# TASK DETAILS:
Only the lines from the one containing "GPS pin RX: RX0 -> D21" through the end of the data belong in the answer; reproduce them exactly.

# MATERIAL FOR THIS TASK:

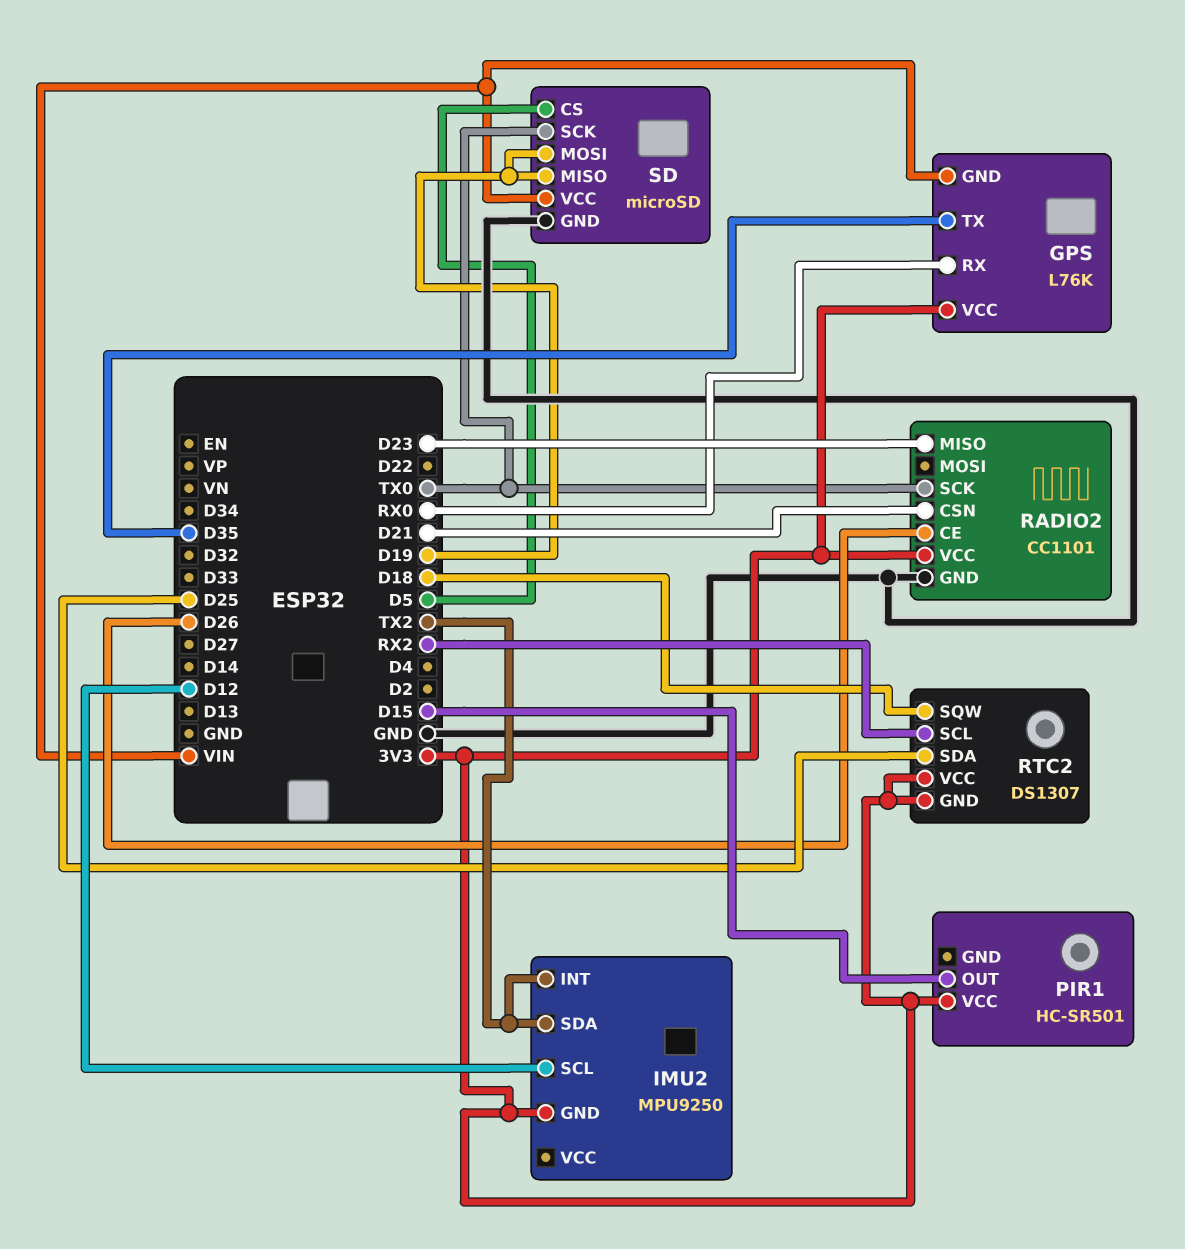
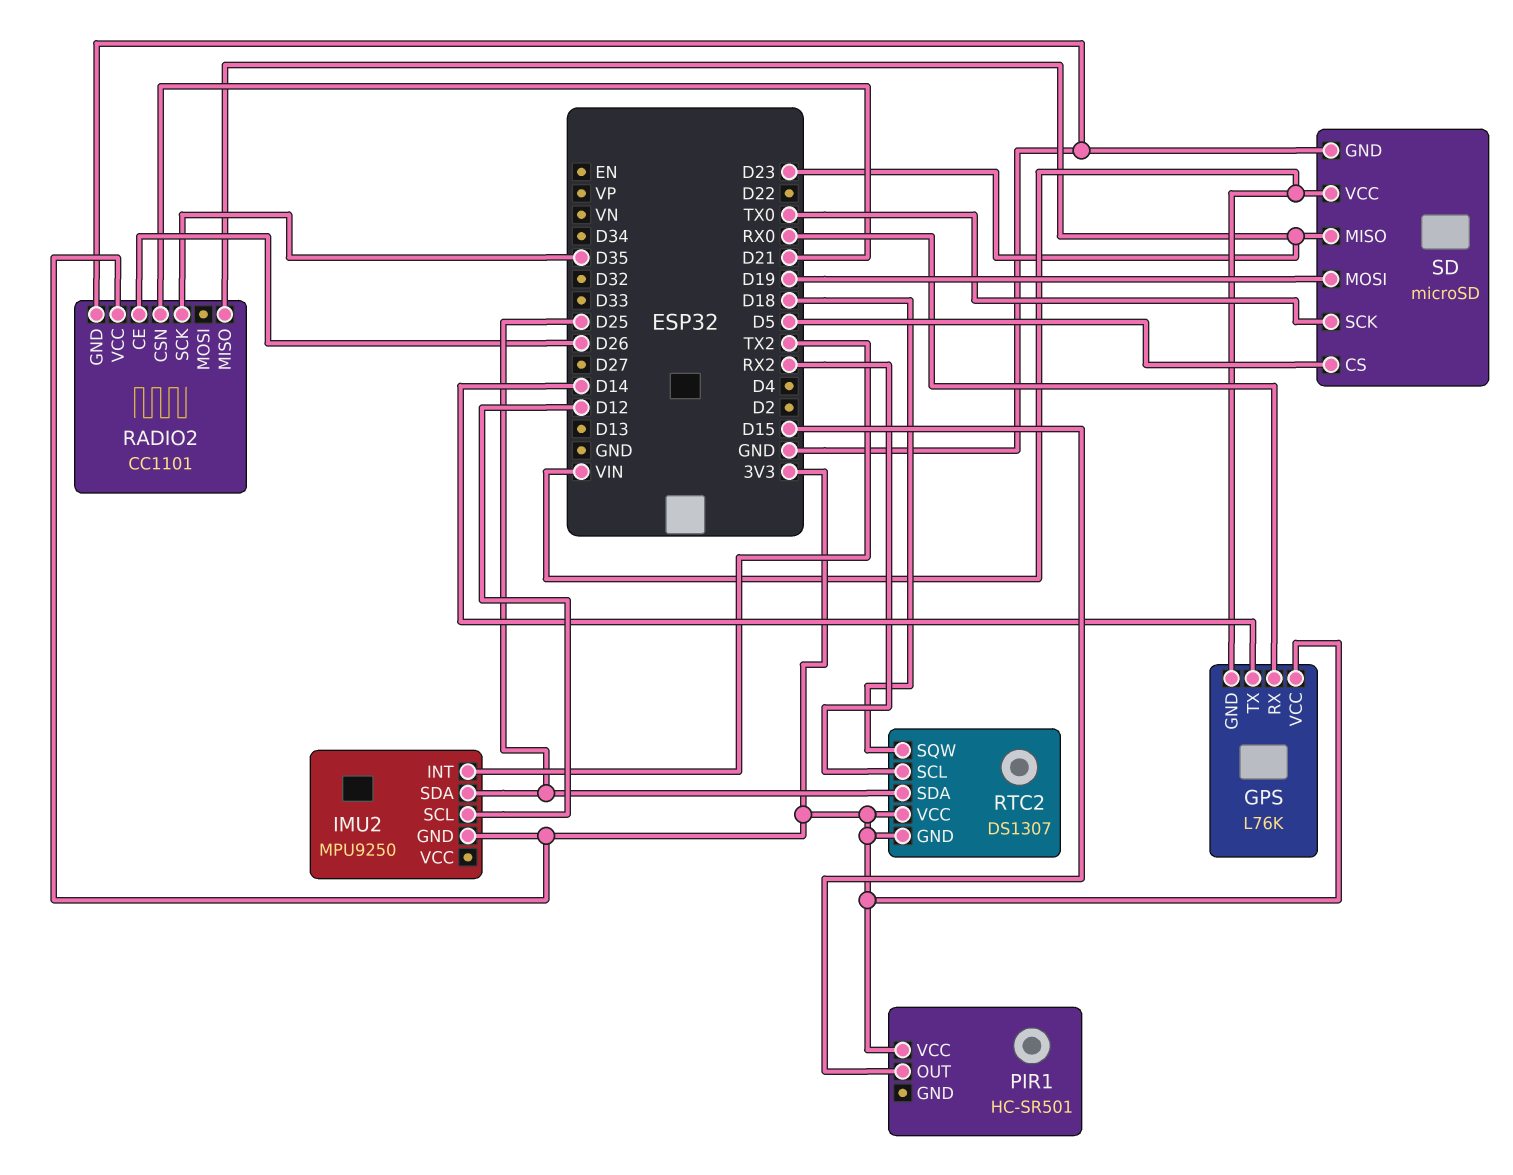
GPS pin TX: D35 -> D14
IMU2 pin SDA: TX2 -> D25
RADIO2 pin SCK: TX0 -> D35
SD pin MISO: D19 -> D23

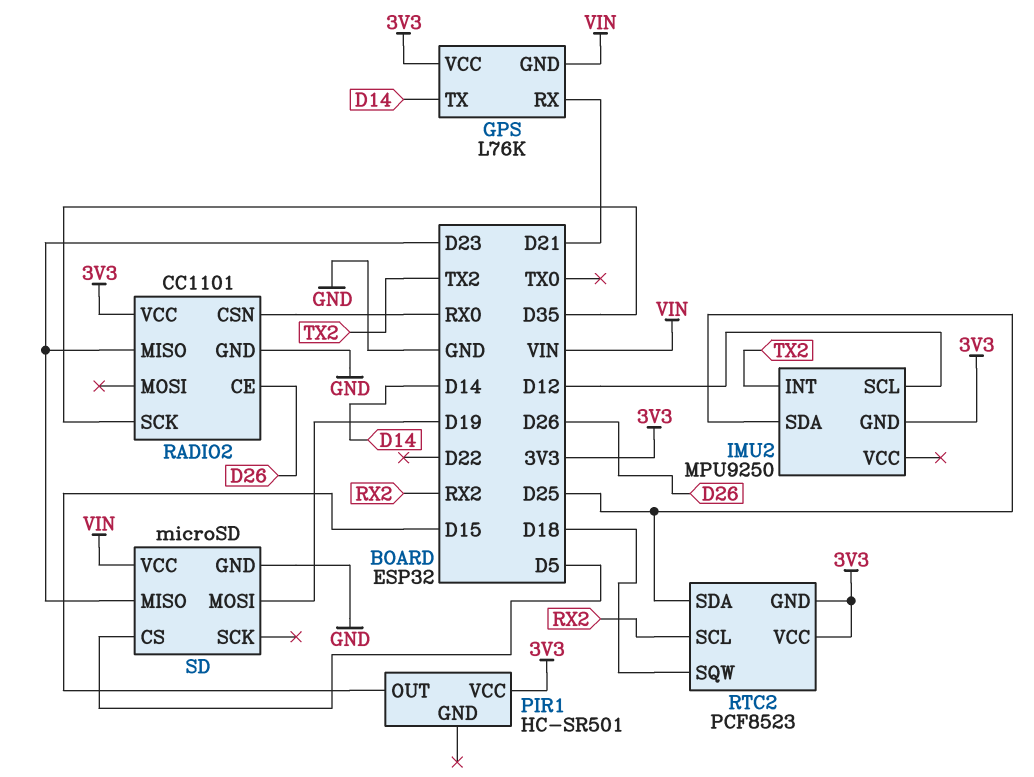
GPS pin RX: RX0 -> D21
RADIO2 pin CSN: D21 -> RX0
RTC2: DS1307 -> PCF8523
SD pin SCK: TX0 -> none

# ANSWER TO THE EXERCISE:
GPS pin RX: RX0 -> D21
RADIO2 pin CSN: D21 -> RX0
RTC2: DS1307 -> PCF8523
SD pin SCK: TX0 -> none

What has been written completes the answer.